* Task goal:
Examine each line of the listing below. Copy those in which the string "purple" appears.

* Supplied entries:

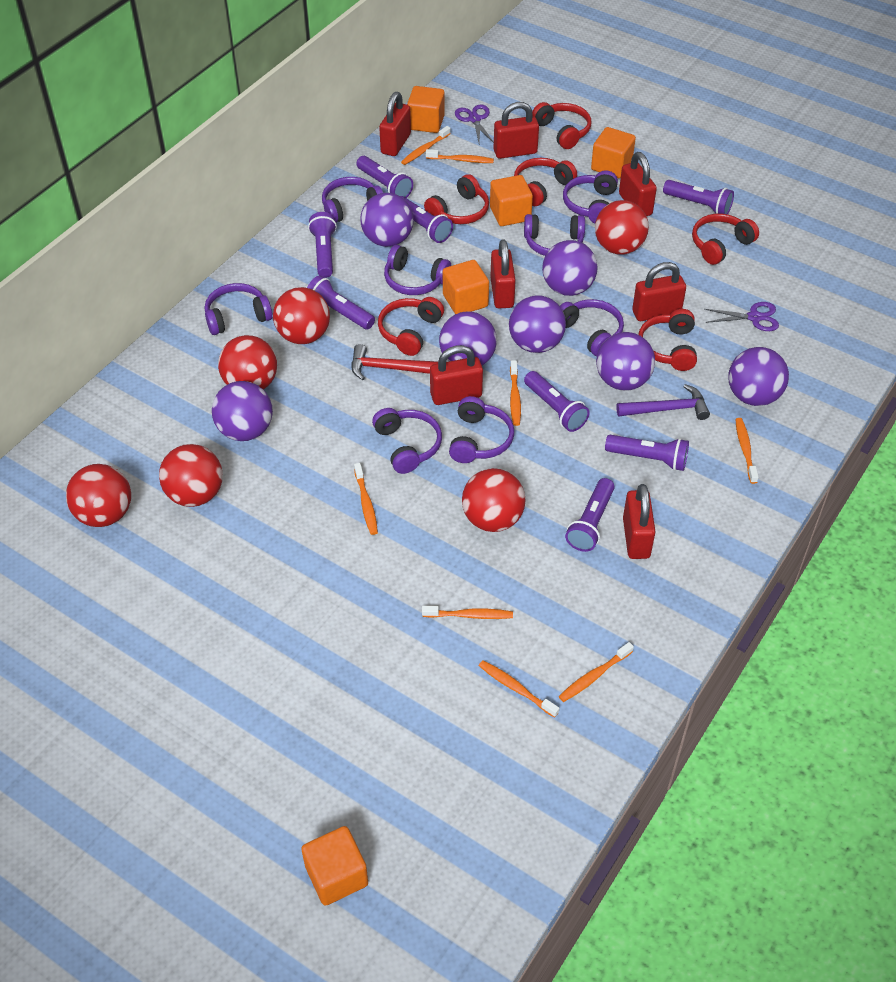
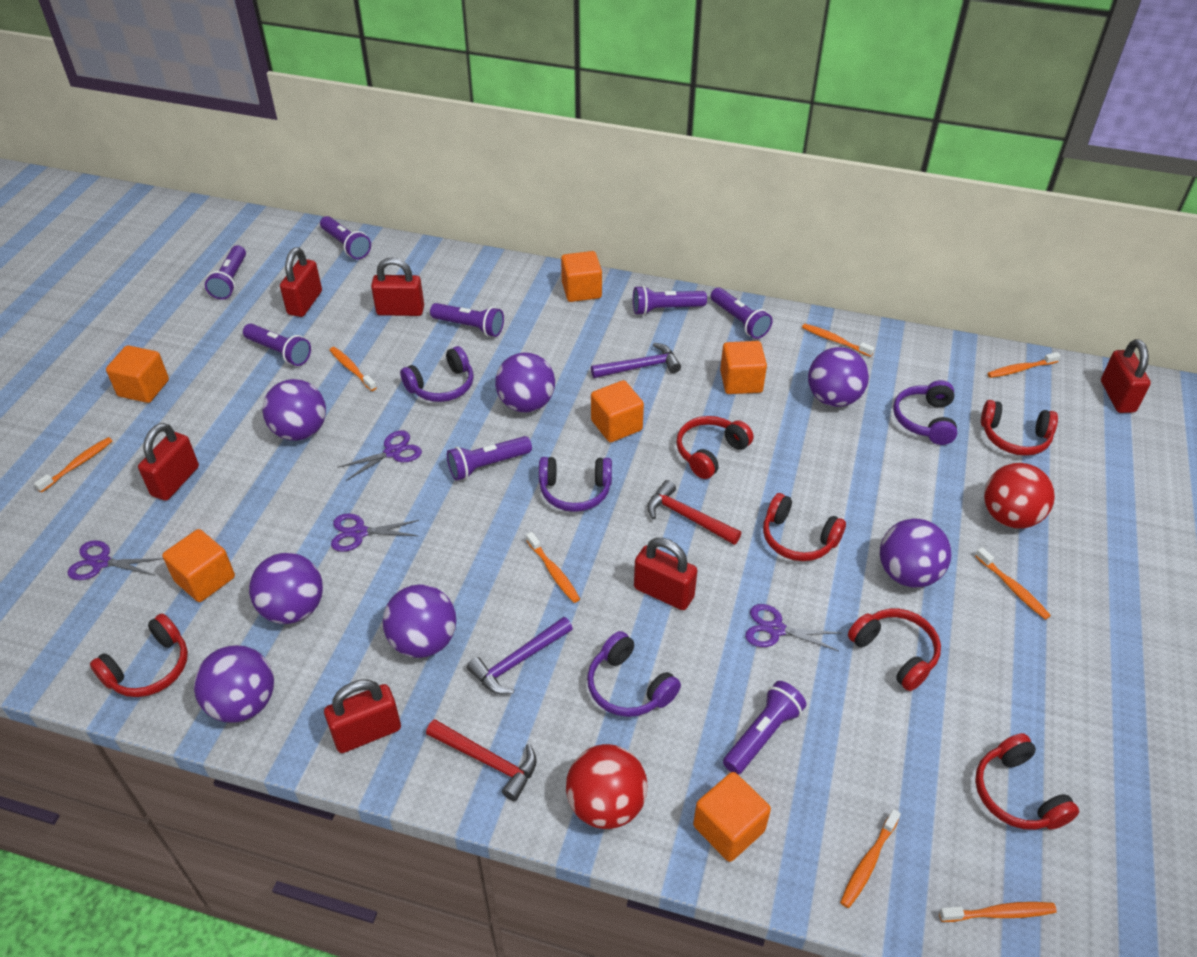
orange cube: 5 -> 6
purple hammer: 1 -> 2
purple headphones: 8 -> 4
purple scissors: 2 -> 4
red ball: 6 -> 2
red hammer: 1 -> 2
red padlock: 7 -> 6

==

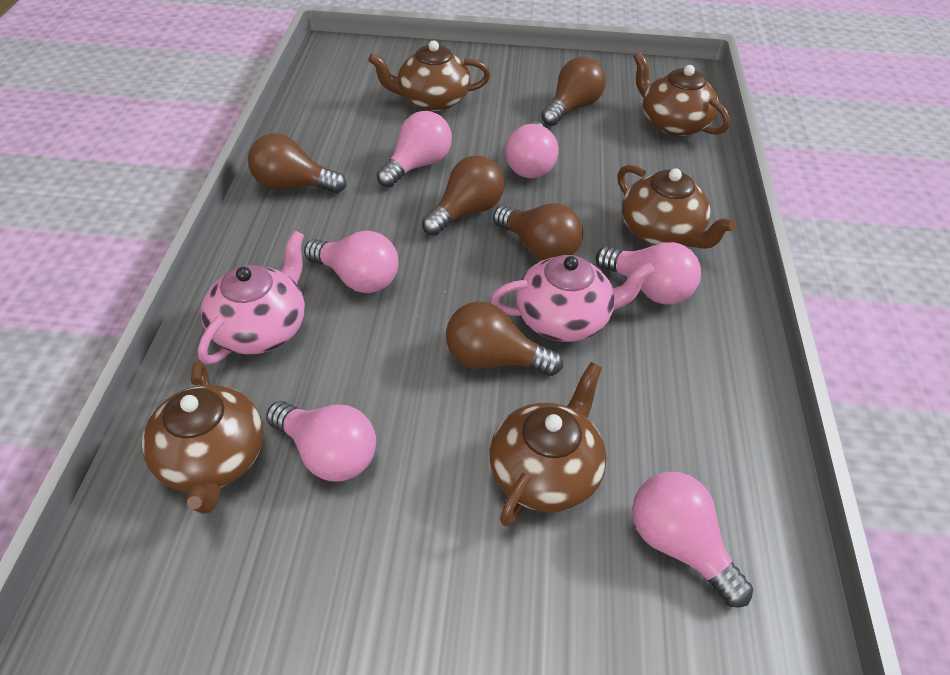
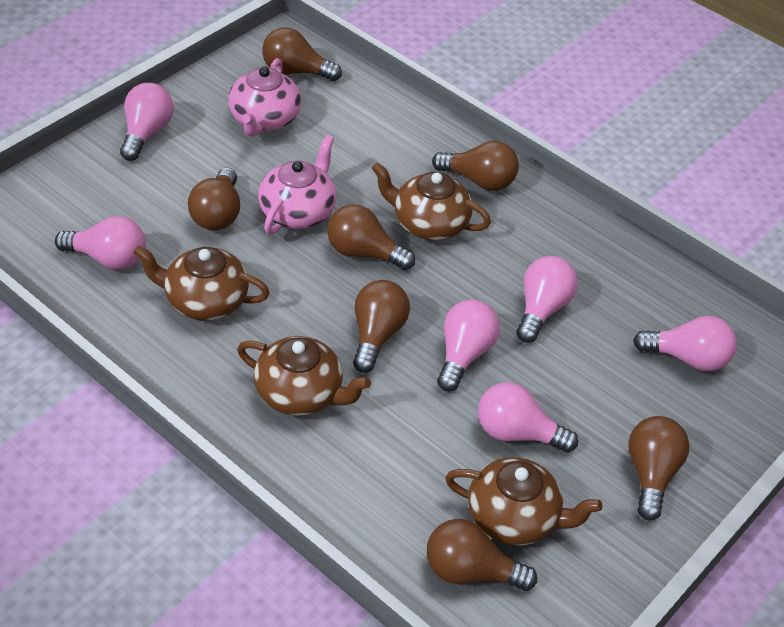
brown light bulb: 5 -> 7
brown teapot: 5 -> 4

* Solution for this exercise:
purple hammer: 1 -> 2
purple headphones: 8 -> 4
purple scissors: 2 -> 4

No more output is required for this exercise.